*Exercise objective*.
In your copy of the records, include every word exactly and no pictures.

---

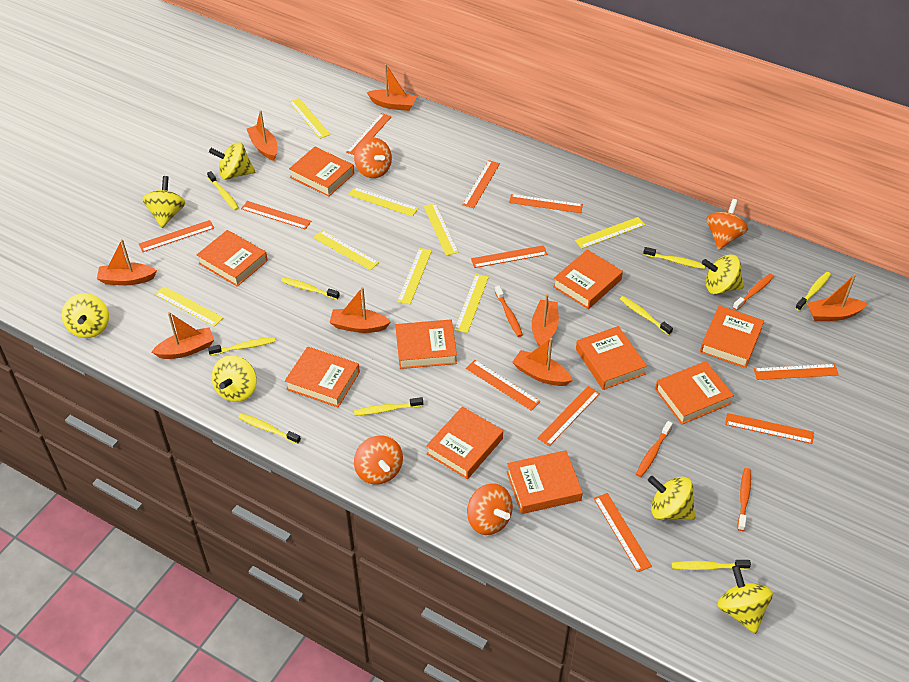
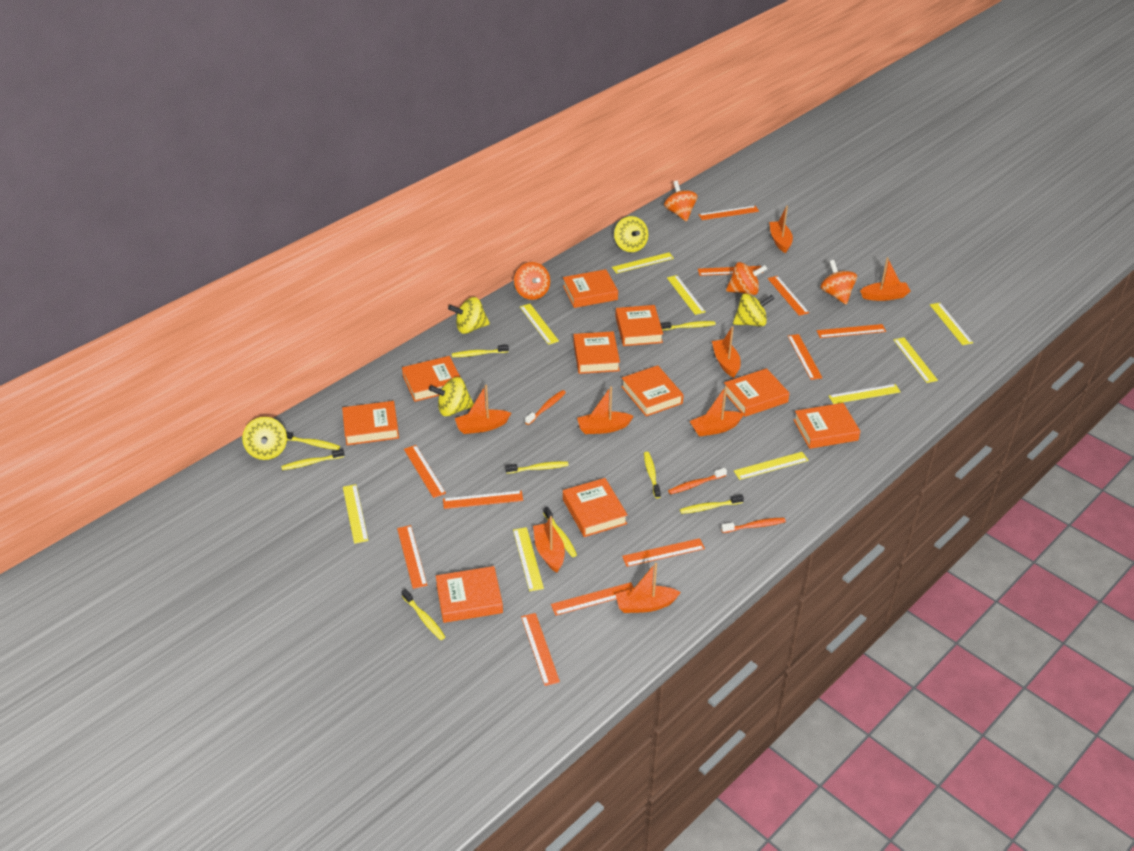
orange toothbrush: [495,286,523,337] [636,421,673,477] [733,273,774,310] [738,468,751,531] = 4 -> [525,390,566,425] [668,468,727,494] [721,518,786,533] = 3
yellow ruler: [155,286,223,327] [289,98,330,139] [313,230,379,270] [348,187,418,216] [397,248,432,305] [424,203,458,256] [454,274,489,333] [575,217,645,249] = 8 -> [343,484,368,544] [513,527,544,591] [520,304,559,345] [612,252,674,273] [667,275,705,315] [734,452,809,480] [829,384,901,404] [894,337,938,383] [930,303,973,345] = 9
yellow spinning top: [62,293,109,338] [142,176,185,228] [209,142,255,180] [212,355,257,402] [648,476,695,520] [702,255,744,294] [718,565,773,634] = 7 -> [242,417,287,460] [429,377,474,416] [448,297,490,334] [614,216,648,252] [733,293,775,327] = 5

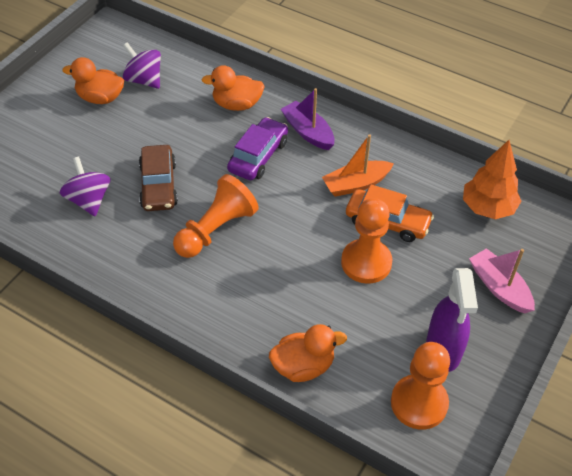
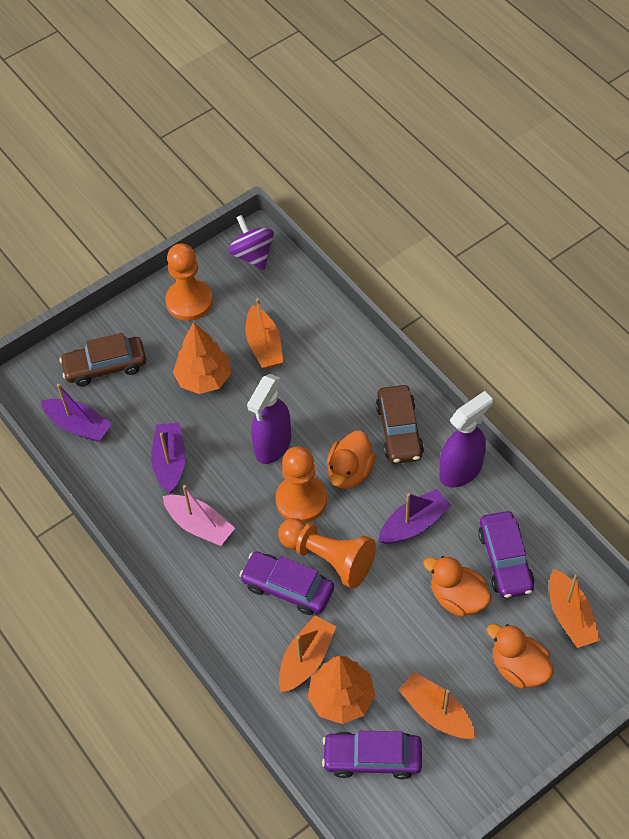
brown car: [139,145,178,211] = 1 -> [60,333,146,386] [376,385,424,464] = 2
orange boat: [322,134,394,197] = 1 -> [246,298,283,369] [279,615,336,693] [398,672,476,739] [549,569,600,648] = 4
orange car: [346,184,434,242] = 1 -> none = 0
orange tree: [463,140,521,219] = 1 -> [173,322,231,394] [308,656,375,724] = 2
purple boat: [281,88,334,150] = 1 -> [41,384,112,442] [151,423,186,494] [378,489,452,544] = 3
purple car: [227,117,288,180] = 1 -> [239,551,334,615] [322,731,422,779] [478,511,535,599] = 3
purple spinning top: [60,157,110,216] [123,42,161,89] = 2 -> [229,215,274,270] = 1
purple spray bottle: [426,268,478,372] = 1 -> [247,374,291,464] [439,391,493,488] = 2

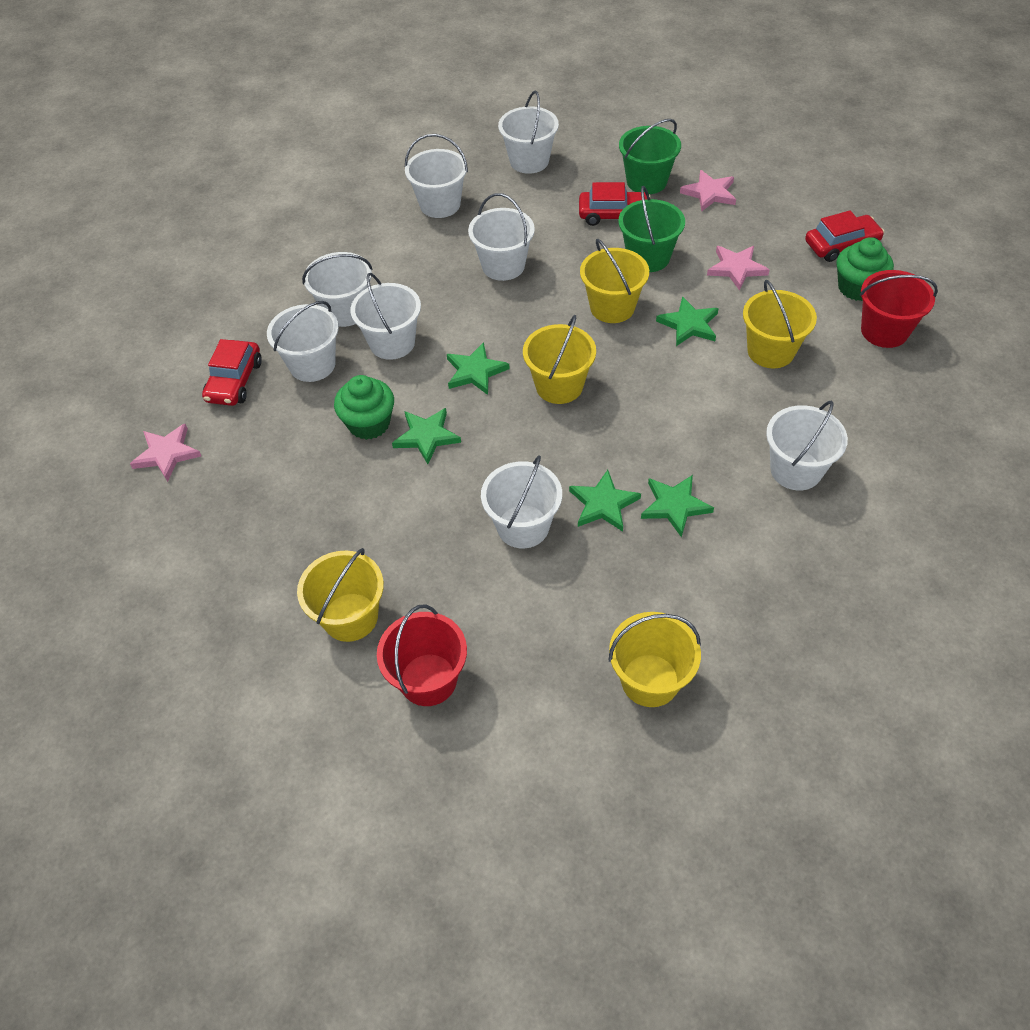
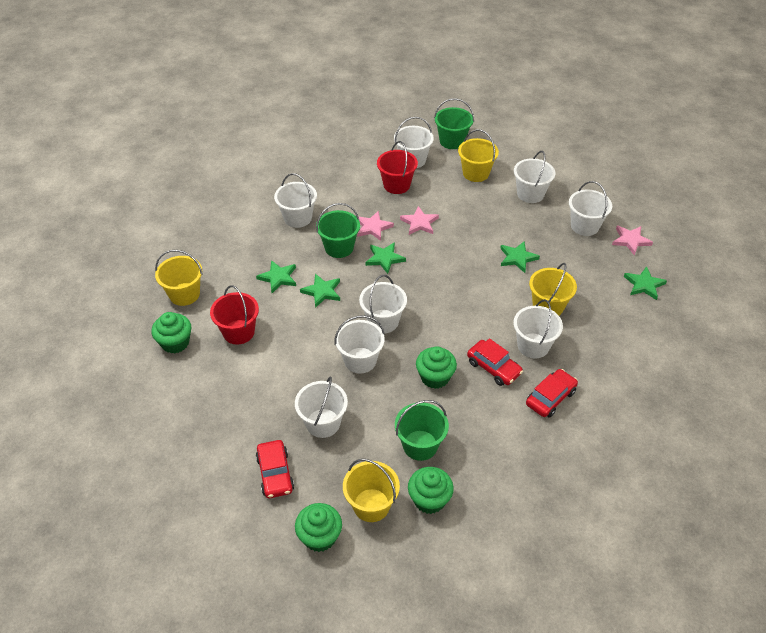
green bucket: [618,186,685,272] [619,119,681,194] = 2 -> [316,203,360,258] [395,400,449,461] [434,98,474,149] = 3
green cupcake: [334,375,394,440] [836,237,894,301] = 2 -> [151,312,192,353] [295,503,342,552] [408,467,454,514] [416,346,457,389] = 4
yellow bucket: [297,548,384,642] [523,315,596,404] [580,239,649,323] [609,612,701,707] [743,280,817,368] = 5 -> [155,250,203,306] [343,459,400,522] [458,129,499,182] [529,263,577,316] = 4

---

*Result of the exercise*.
orange toothbrush: [495,286,523,337] [636,421,673,477] [733,273,774,310] [738,468,751,531] = 4 -> [525,390,566,425] [668,468,727,494] [721,518,786,533] = 3
yellow ruler: [155,286,223,327] [289,98,330,139] [313,230,379,270] [348,187,418,216] [397,248,432,305] [424,203,458,256] [454,274,489,333] [575,217,645,249] = 8 -> [343,484,368,544] [513,527,544,591] [520,304,559,345] [612,252,674,273] [667,275,705,315] [734,452,809,480] [829,384,901,404] [894,337,938,383] [930,303,973,345] = 9
yellow spinning top: [62,293,109,338] [142,176,185,228] [209,142,255,180] [212,355,257,402] [648,476,695,520] [702,255,744,294] [718,565,773,634] = 7 -> [242,417,287,460] [429,377,474,416] [448,297,490,334] [614,216,648,252] [733,293,775,327] = 5

brown car: [139,145,178,211] = 1 -> [60,333,146,386] [376,385,424,464] = 2
orange boat: [322,134,394,197] = 1 -> [246,298,283,369] [279,615,336,693] [398,672,476,739] [549,569,600,648] = 4
orange car: [346,184,434,242] = 1 -> none = 0
orange tree: [463,140,521,219] = 1 -> [173,322,231,394] [308,656,375,724] = 2
purple boat: [281,88,334,150] = 1 -> [41,384,112,442] [151,423,186,494] [378,489,452,544] = 3
purple car: [227,117,288,180] = 1 -> [239,551,334,615] [322,731,422,779] [478,511,535,599] = 3
purple spinning top: [60,157,110,216] [123,42,161,89] = 2 -> [229,215,274,270] = 1
purple spray bottle: [426,268,478,372] = 1 -> [247,374,291,464] [439,391,493,488] = 2

green bucket: [618,186,685,272] [619,119,681,194] = 2 -> [316,203,360,258] [395,400,449,461] [434,98,474,149] = 3
green cupcake: [334,375,394,440] [836,237,894,301] = 2 -> [151,312,192,353] [295,503,342,552] [408,467,454,514] [416,346,457,389] = 4
yellow bucket: [297,548,384,642] [523,315,596,404] [580,239,649,323] [609,612,701,707] [743,280,817,368] = 5 -> [155,250,203,306] [343,459,400,522] [458,129,499,182] [529,263,577,316] = 4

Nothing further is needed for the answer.